> [About this task]: An exact copy of the listing is required, with its pictures removed.
==== Raw data ====
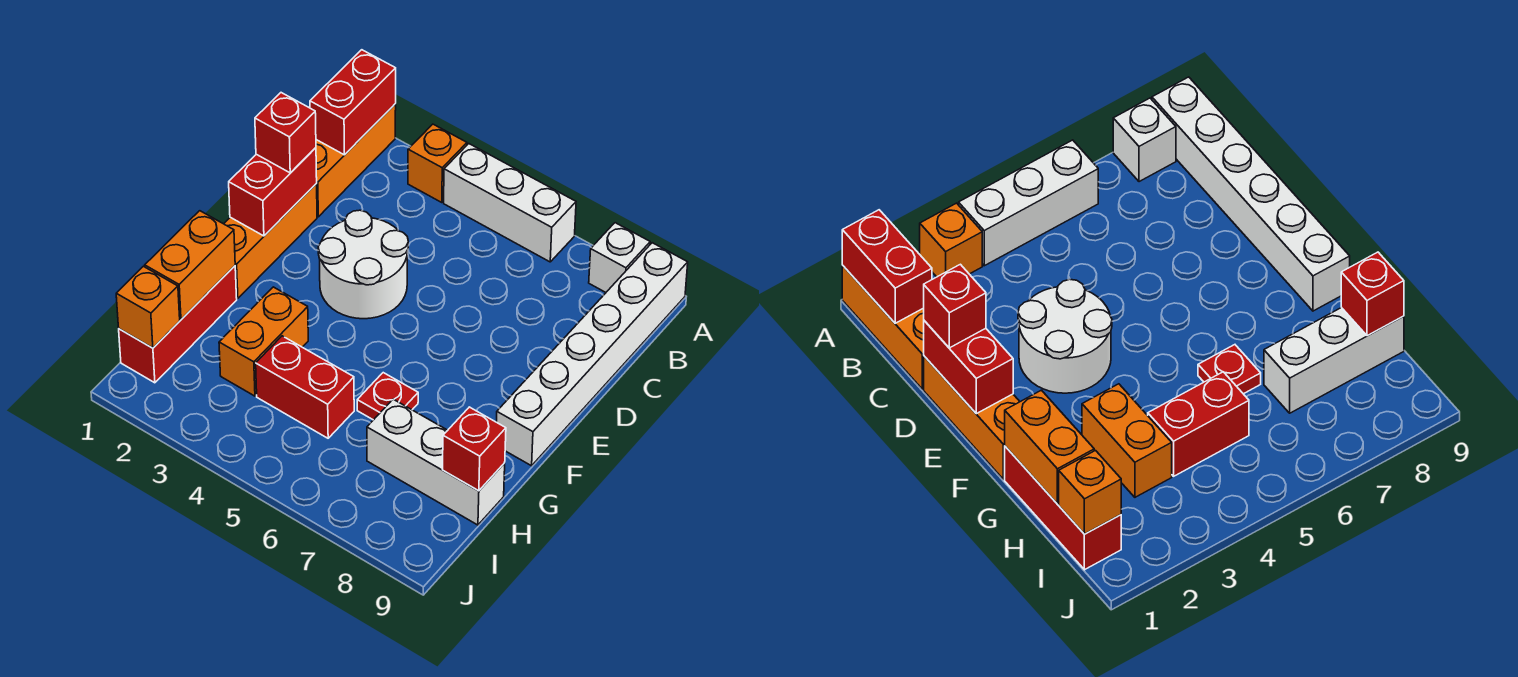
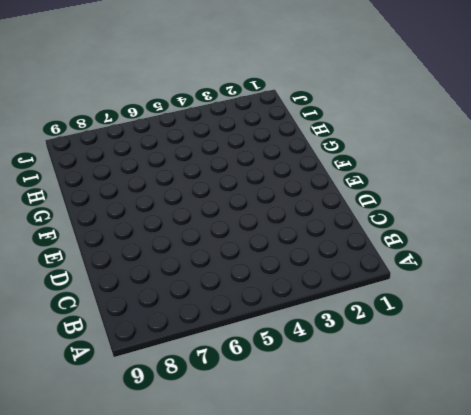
none -> orange 1x3 brick [316,104,396,217]
none -> orange 1x1 brick [408,124,467,203]
none -> white 1x3 brick [444,144,576,262]

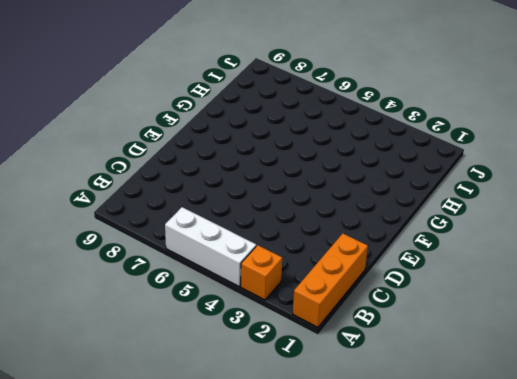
none -> white 1x1 brick [589,223,650,292]
none -> white 1x6 brick [496,243,688,466]
none -> orange 1x3 brick [224,184,317,299]

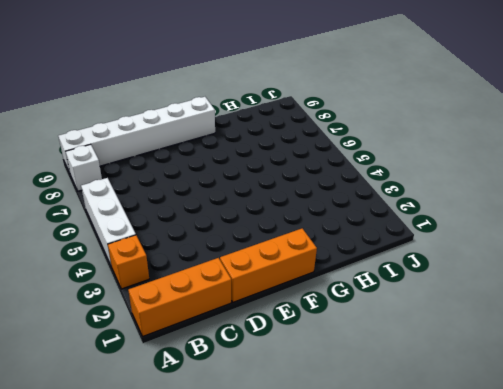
none -> white 2x2 round brick [318,210,408,319]
none -> red 1x3 brick [119,266,237,383]
none -> orange 1x2 brick [219,287,308,396]

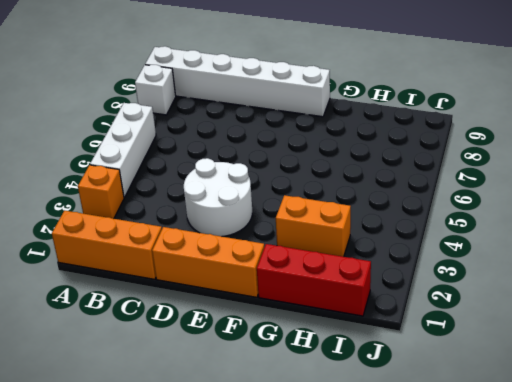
none -> red 1x1 plate [357,373,418,420]
none -> red 1x2 brick [256,336,354,438]
none -> white 1x3 brick [367,399,505,525]

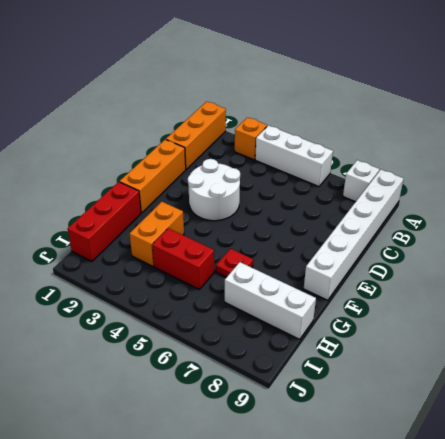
none -> red 1x2 brick [310,50,396,155]
none -> red 1x2 brick [229,148,317,236]
none -> orange 1x2 brick [145,211,235,319]

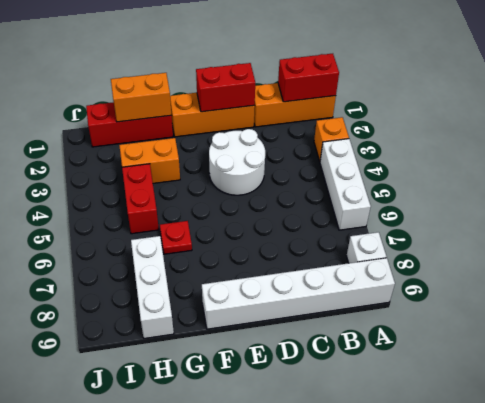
none -> red 1x1 brick [443,407,506,491]
none -> orange 1x1 brick [116,266,180,348]
none -> red 1x1 brick [255,93,316,173]

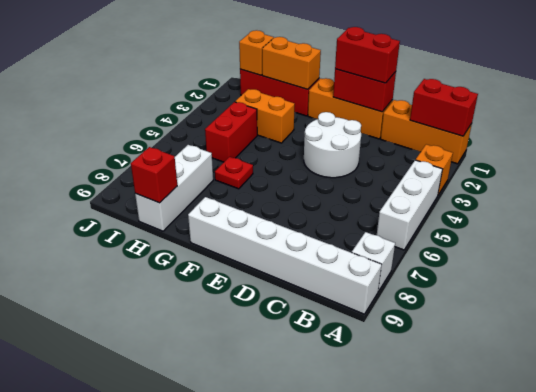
red 1x2 brick [335,27,400,83] -> red 1x1 brick [255,93,316,173]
====
> [Output for this task]:
none -> orange 1x3 brick [316,104,396,217]
none -> orange 1x1 brick [408,124,467,203]
none -> white 1x3 brick [444,144,576,262]

none -> white 1x1 brick [589,223,650,292]
none -> white 1x6 brick [496,243,688,466]
none -> orange 1x3 brick [224,184,317,299]

none -> white 2x2 round brick [318,210,408,319]
none -> red 1x3 brick [119,266,237,383]
none -> orange 1x2 brick [219,287,308,396]

none -> red 1x1 plate [357,373,418,420]
none -> red 1x2 brick [256,336,354,438]
none -> white 1x3 brick [367,399,505,525]

none -> red 1x2 brick [310,50,396,155]
none -> red 1x2 brick [229,148,317,236]
none -> orange 1x2 brick [145,211,235,319]

none -> red 1x1 brick [443,407,506,491]
none -> orange 1x1 brick [116,266,180,348]
none -> red 1x1 brick [255,93,316,173]

red 1x2 brick [335,27,400,83] -> red 1x1 brick [255,93,316,173]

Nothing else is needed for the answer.